DATASET EXCERPTS:
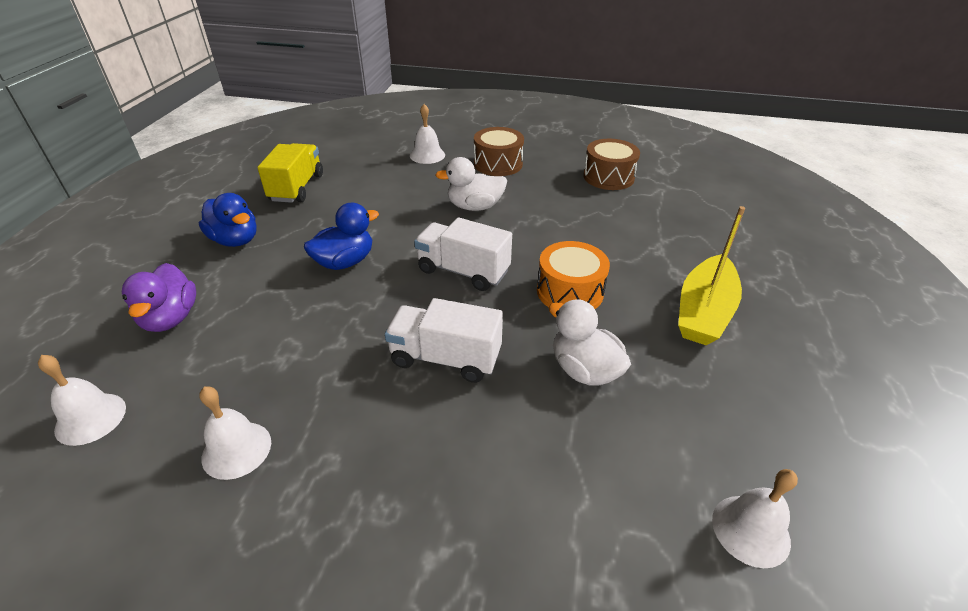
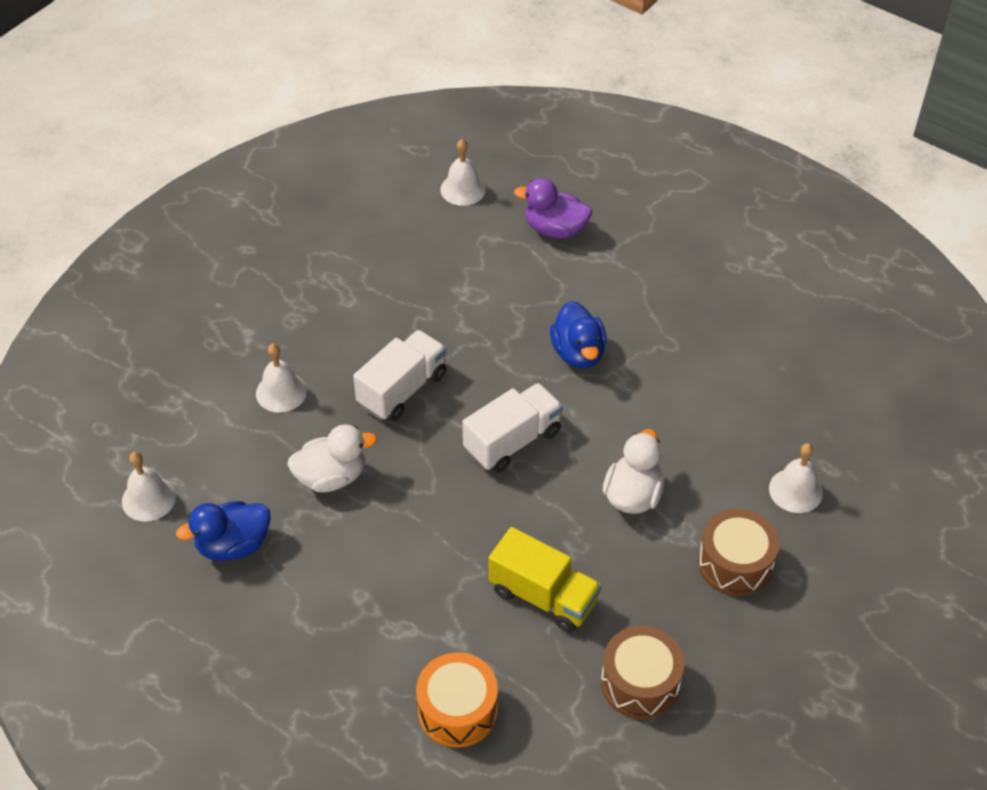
camera: 115 degrees right, 10 degrees up
(235, 240) = (661, 278): blue duck -> blue duck (233, 545)
(236, 449) = (388, 257): white bell -> white bell (281, 392)
(297, 188) = (755, 339): yellow truck -> yellow truck (543, 596)
(570, 291) = (432, 515): orange drum -> orange drum (457, 710)
(704, 311) = (339, 614): yellow boat -> none

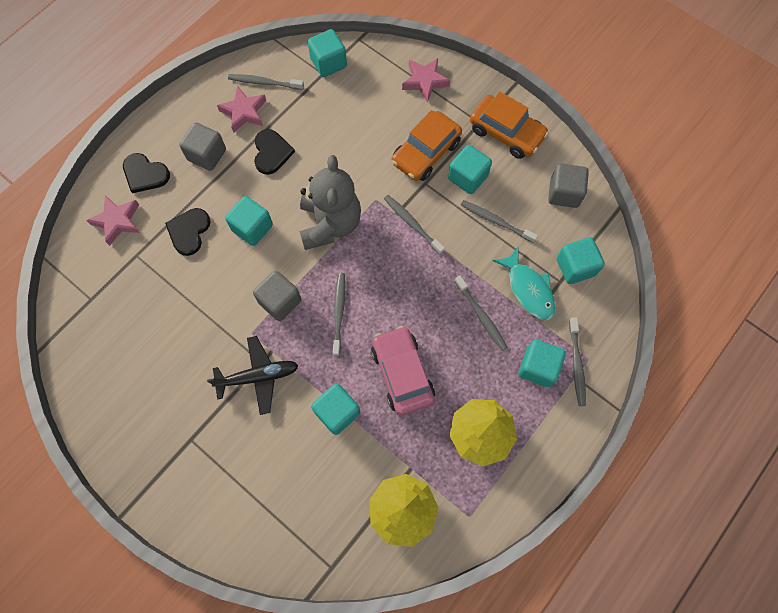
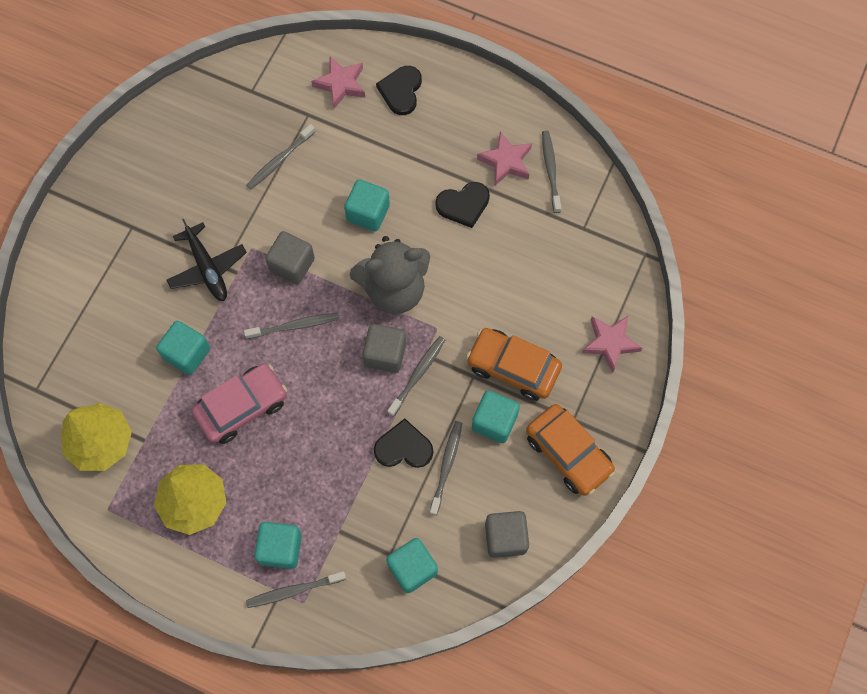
camera: 75 degrees right, 0 degrees up
(189, 231) = (347, 154): black heart -> black heart (403, 447)
(207, 155) = (441, 142): grey cube -> grey cube (385, 354)
(328, 63) = (600, 230): turquoise cube -> none
(481, 316) = (326, 475): grey toothbrush -> grey toothbrush (279, 161)
(506, 133) = (568, 453): orange car -> orange car turned 60 degrees counterclockwise
(528, 289) = (370, 520): turquoise fish -> none

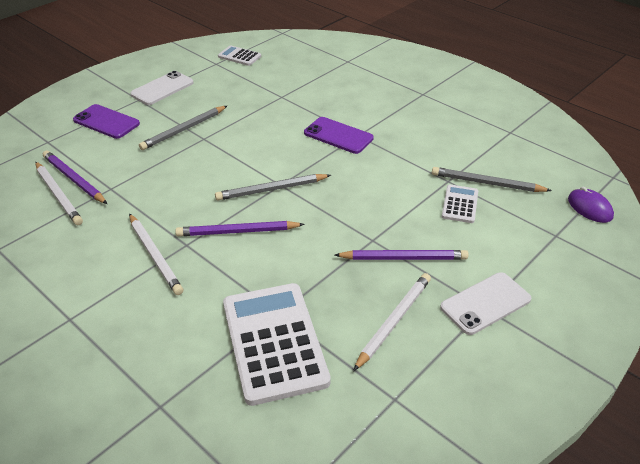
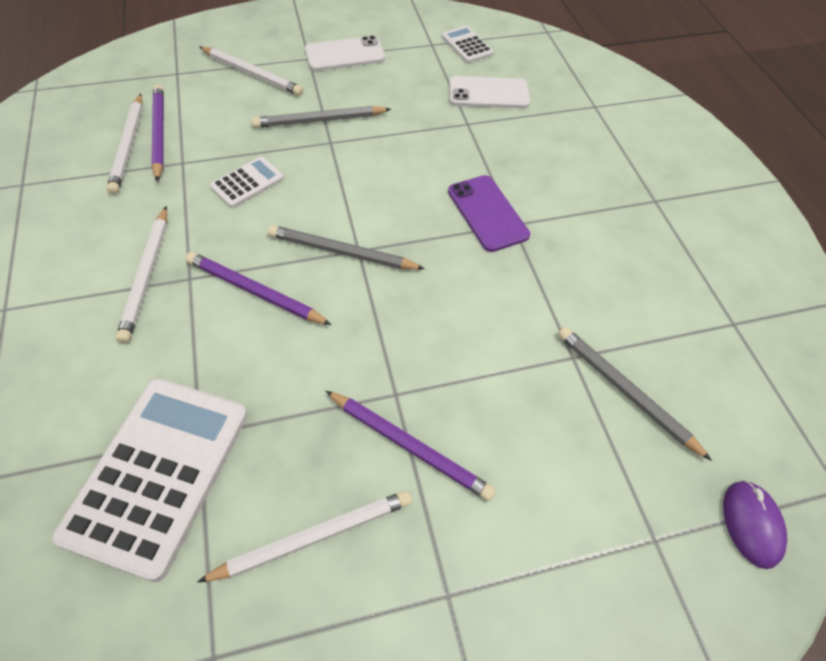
camera: 30 degrees right, 15 degrees up
(106, 122) = (252, 74): purple phone -> white pencil
(460, 204) = (557, 404): white calculator -> white calculator (247, 182)
(485, 303) = (454, 589): white phone -> white phone (488, 93)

WHAT TO DO: What lines in the records above include the string "phone"? Copy each one.

EXPECTED ANSWER:
(106, 122) = (252, 74): purple phone -> white pencil
(485, 303) = (454, 589): white phone -> white phone (488, 93)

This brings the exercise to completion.